- TASK TO COMPLETE:
Pull out every line in the entries below that contains the string "kern", and copy each one.

- Collected data:
start
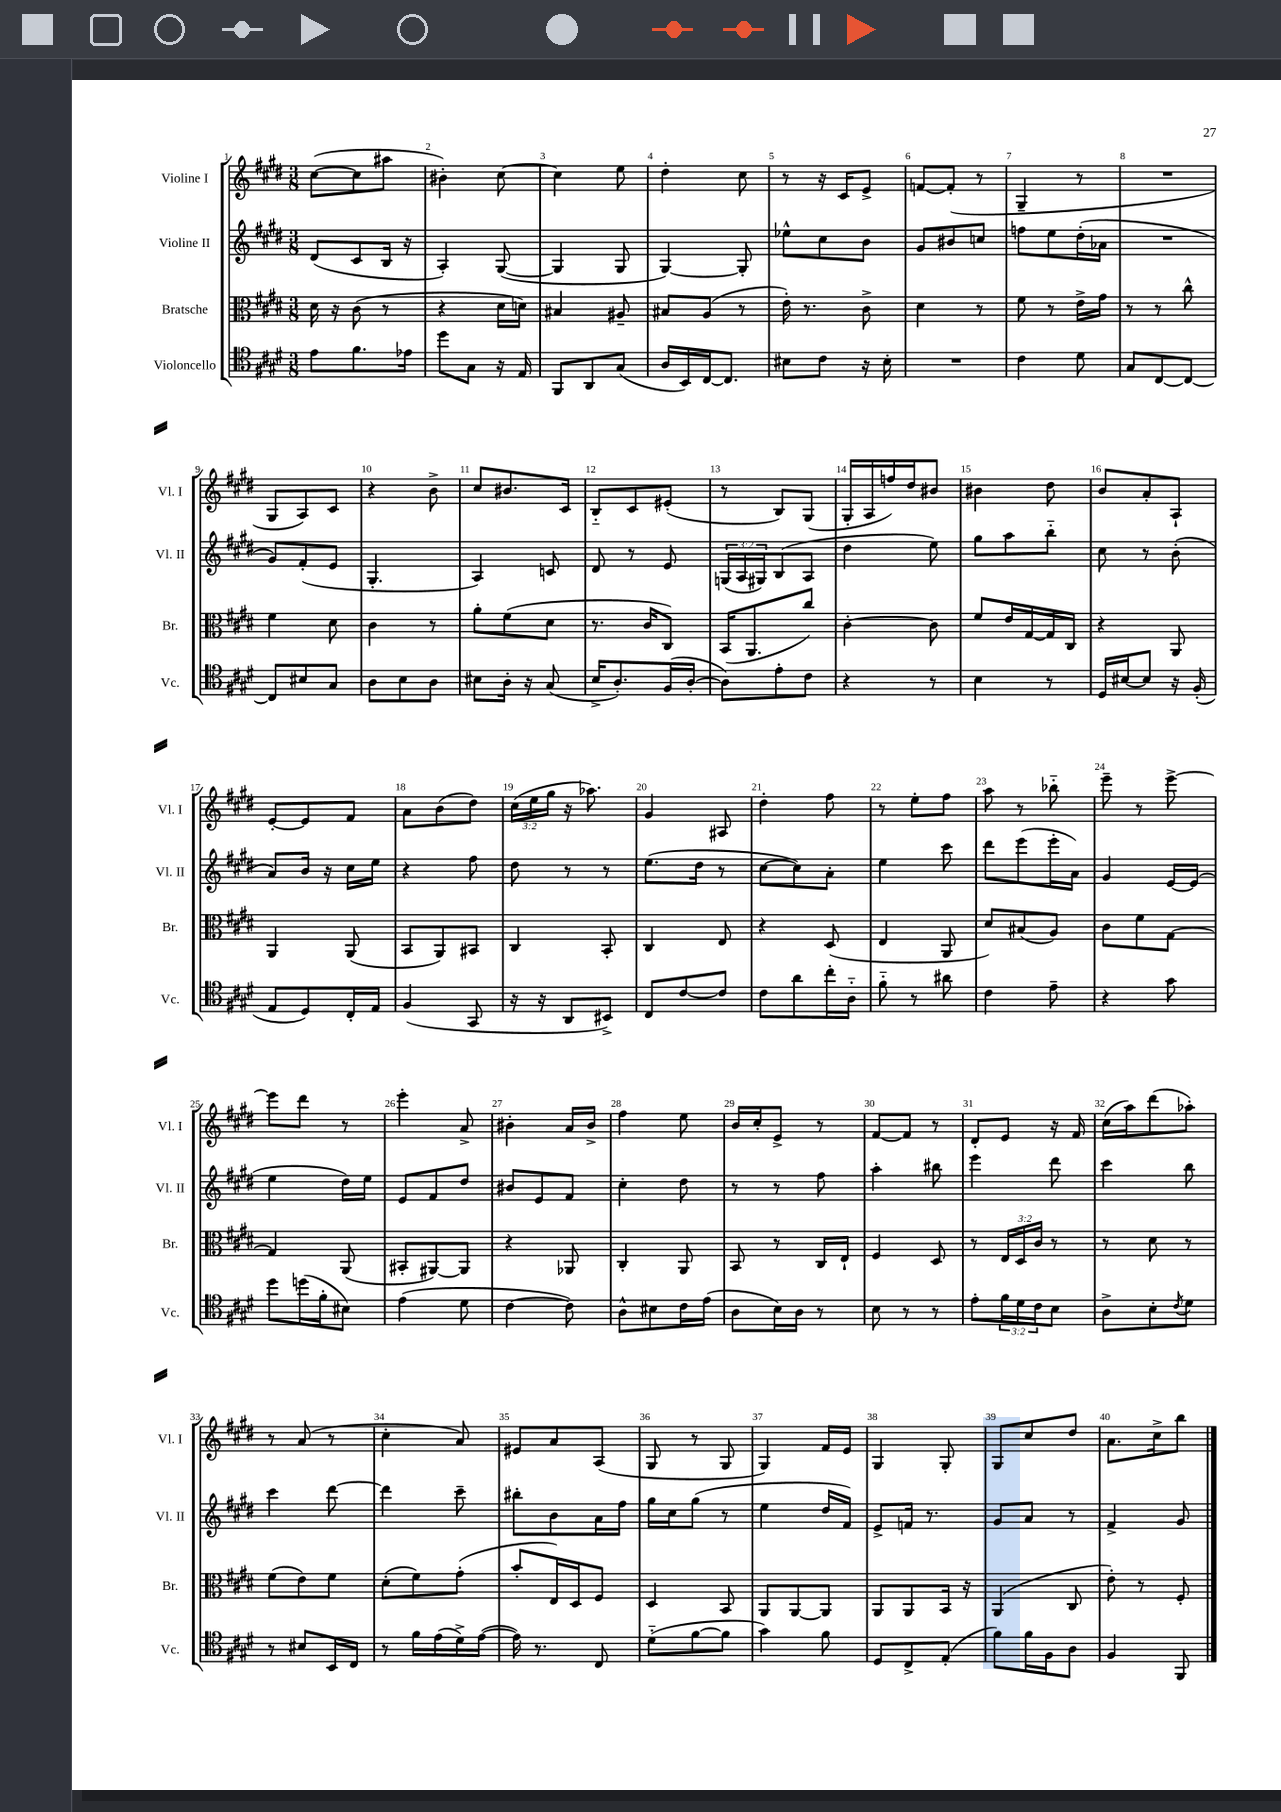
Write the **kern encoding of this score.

**kern	**kern	**kern	**kern
*staff4	*staff3	*staff2	*staff1
*clefC4	*clefC3	*clefG2	*clefG2
*k[f#c#g#d#]	*k[f#c#g#d#]	*k[f#c#g#d#]	*k[f#c#g#d#]
*M3/8	*M3/8	*M3/8	*M3/8
8e\L	16d#\	(8d#/L	([8cc#\L
.	16r	.	.
8.f#\	(8c#\	8c#/	8cc#\]
.	8r	16B/Jk	8aa#\J
16e-\Jk	.	16r	.
=	=	=	=
8dd#\L	4r	4A'/)	4b#'\)
8G#\J	.	.	.
16r	16d#\LL	([8G#/	[8cc#\
16E/	16d\JJ)	.	.
=	=	=	=
8FF#/L	4B#/	4G#/]	4cc#\]
8AA/	.	.	.
(8G#/J	8A#~/	8G#/	8ee\
=	=	=	=
16A/LL	8B#/L	[4G#/)	4dd#'\
16BB/)	.	.	.
[16C#/J	(8A/J	.	.
8.C#/]J	.	.	.
.	8r	8G#'/]	8cc#\
=	=	=	=
8B#\L	16e'\)	8ee-^^\L	8r
.	8.r	.	.
8c#\J	.	8cc#\	16r
.	.	.	16c#/LK
16r	8c#^\	8b\J	8e^/J
16B#'\	.	.	.
=	=	=	=
4.r	4d#\	8g#/L	[8f/L
.	.	8b#/	(8f'/]J
.	8r	8cc/J	8r
=	=	=	=
4c#\	8f#\	8ff\L	4G#~/
.	8r	8ee\	.
8d#\	16e^\LL	(16dd#'\L	8r
.	16g#\JJ	16a-\JJ	.
=	=	=	=
8G#/L	8r	4.r	4.r
[8C#/	8r	.	.
8C#/_J	8cc#^^\	.	.
=	=	=	=
8C#/]L	4f#\	8g#/L)	8G#/L
8B#/	.	(8f#'/	8A/)
8G#/J	8d#\	8e/J	8c#/J
=	=	=	=
8A\L	4c#\	4.G#'/	4r
8B\	.	.	.
8A\J	8r	.	8b^\
=	=	=	=
8B#\L	8a'\L	4A/)	8cc#/L
16A'\Jk	(8f#\	.	8.b#/
16r	.	.	.
(8G#/	8d#\J	8c/	.
.	.	.	16c#/Jk
=	=	=	=
16B^/LK	8.r	8d#/	8B'~/L
8.A'/)	.	.	.
.	.	8r	8c#/
.	16c#/LK	.	.
(16F#/L	8C#/J)	8e/	(8e#'/J
[16A'/JJ	.	.	.
=	=	=	=
8A\]L)	(16BB/LK	(24G/LL	8r
.	.	24A/	.
.	8.AA/	.	.
.	.	24G#/J)	.
8e'\	.	(8B/	8B/L)
8c#\J	8cc#/J)	8A/J	(8G#/J
=	=	=	=
4r	[4c#'\	4dd#\	16G#'/LL
.	.	.	16A/
.	.	.	16ff/)
.	.	.	16dd#/J
8r	8c#\]	8ee\)	8b#/J
=	=	=	=
4B\	8f#/L	8gg#\L	4b#\
.	16e/L	8aa\	.
.	[16G#/	.	.
8r	16G#/]	8bb'~\J	8dd#\
.	16C#/JJ	.	.
=	=	=	=
16D#/LL	4r	8cc#\	8b/L
[16B#/J	.	.	.
8B#/]J	.	8r	8a'/
16r	8AA/	(8b'\	8A`/J
(16F#'/	.	.	.
=	=	=	=
8E/L	4AA/	8a/L)	[8e'/L
8D#/)	.	16b/Jk	8e/]
.	.	16r	.
16C#'/L	(8AA/	16cc#\LL	8f#/J
16E/JJ	.	16ee\JJ	.
=	=	=	=
(4F#/	8BB/L	4r	8a\L
.	8AA/)	.	(8b\
8GG#/	8BB#/J	8ff#\	8dd#\J)
=	=	=	=
16r	4C#/	8dd#\	(24cc#\LL
.	.	.	24ee\
16r	.	.	.
.	.	.	24gg#\JJ
8AA/L	.	8r	16r
.	.	.	8.aa-\)
8BB#^/J)	8BB'/	8r	.
=	=	=	=
8C#/L	4C#/	(8.ee\L	4g#/
[8c#/	.	.	.
.	.	16dd#\Jk	.
8c#/]J	8E/	8r	8A#/
=	=	=	=
8c#\L	4r	[8cc#\L	4dd#'\
8a\	.	8cc#\])	.
16cc#'\L	(8D#/	8a'\J	8ff#\
16A'~\JJ	.	.	.
=	=	=	=
8f#'~\	4E/	4ee\	8r
8r	.	.	8ee'\L
8a#\	8AA/	8ccc#\	8ff#\J
=	=	=	=
4c#\	8d#/L)	8ddd#\L	8aa\
.	(8B#/	(8eee\	8r
8e~\	8A/J)	16eee'\L	8bb-'~\
.	.	16a\JJ)	.
=	=	=	=
4r	8c#\L	4g#/	8eee~\
.	8f#\	.	8r
8g#\	[8G#\J	[16e/LL	[8eee^\
.	.	(16e/]JJ	.
=	=	=	=
8dd#\L	4G#/]	4ee\	8eee\]L
(16dd\L	.	.	8ddd#\J
16f#'\J	.	.	.
8B#\J)	(8AA/	16dd#\LL)	8r
.	.	16ee\JJ	.
=	=	=	=
(4e\	8BB#'/L	8e/L	4eee'\
.	[8AA#/)	8f#/	.
8d#\	8AA#/]J	8dd#/J	8a^/
=	=	=	=
[4c#\	4r	8b#/L	4b#'\
.	.	8e/	.
8c#\])	8AA-/	8f#/J	16a/LL
.	.	.	16b#^/JJ
=	=	=	=
8A^^\L	4C#'/	4cc#'\	4ff#\
8B#\	.	.	.
16c#\L	8AA/	8dd#\	8ee\
(16e\JJ	.	.	.
=	=	=	=
8A\L	8BB/	8r	16b/LL
.	.	.	16cc#'/J
16B\L)	8r	8r	8e^/J
16A\JJ	.	.	.
8r	16C#/LL	8ff#\	8r
.	16E`/JJ	.	.
=	=	=	=
8B\	4F#/	4aa'\	[8f#/L
8r	.	.	8f#/]J
8r	8D#/	8bb#\	8r
=	=	=	=
8e'\L	8r	4eee\	8d#'/L
24f#\L	24E/LL	.	8e/J
24d#\	24D#/	.	.
24c#\J	24c#/JJ	.	.
8B\J	8r	8ddd#\	16r
.	.	.	16f#/
=	=	=	=
8A^\L	8r	4ccc#\	(16cc#\LL
.	.	.	16aa\J)
8B'\	8d#\	.	(8ddd#\
8qc#/	.	.	.
8d#\J	8r	8bb\	8aa-'\J)
=	=	=	=
8r	(8f#\L	4ccc#\	8r
8B#/L	8e\)	.	(8a/
16BB/L	8f#\J	[8ddd#\	8r
16C#/JJ	.	.	.
=	=	=	=
8r	(8d#'\L	4ddd#\]	4cc#'\
16f#\LL	8f#\)	.	.
(16e\	.	.	.
16d#^\)	(8g#'\J	8ccc#~\	8a/)
([16e\JJ	.	.	.
=	=	=	=
16e\])	8b'/L	8bb#'\L	8e#/L
8.r	.	.	.
.	16E/L)	8b\	8a/
.	16D#/J	.	.
8C#/	8F#/J	16a\L	(8A/J
.	.	16ff#\JJ	.
=	=	=	=
(8d#'~\L	4D#/	16gg#\LL	8G#/
.	.	16cc#\J	.
[8f#\	.	(8gg#\J	8r
8f#\]J	8BB/	8r	8G#/
=	=	=	=
4g#\)	8AA/L	4ee\	4G#/)
.	[8AA/	.	.
8f#\	8AA/]J	16dd#/LL	16f#/LL
.	.	16f#/JJ)	16e/JJ
=	=	=	=
8D#/L	8AA/L	8e^/L	4G#/
8C#^/	8AA/	16f/Jk	.
.	.	8.r	.
(8E'/J	16BB/Jk	.	8G#'/
.	16r	.	.
=	=	=	=
8f#\L)	(4AA/	8g#/L	8G#/L
16f#\L	.	8a/J	8cc#/
16F#\J	.	.	.
8A\J	8C#/	8r	8dd#/J
=	=	=	=
4F#/	8e'\)	4f#^/	8.a\L
.	8r	.	.
.	.	.	16cc#^\k
8FF#/	8F#'/	8g#/	8bb\J
==	==	==	==
*-	*-	*-	*-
end
- WRITTEN ANSWER:
Write the **kern encoding of this score.
**kern	**kern	**kern	**kern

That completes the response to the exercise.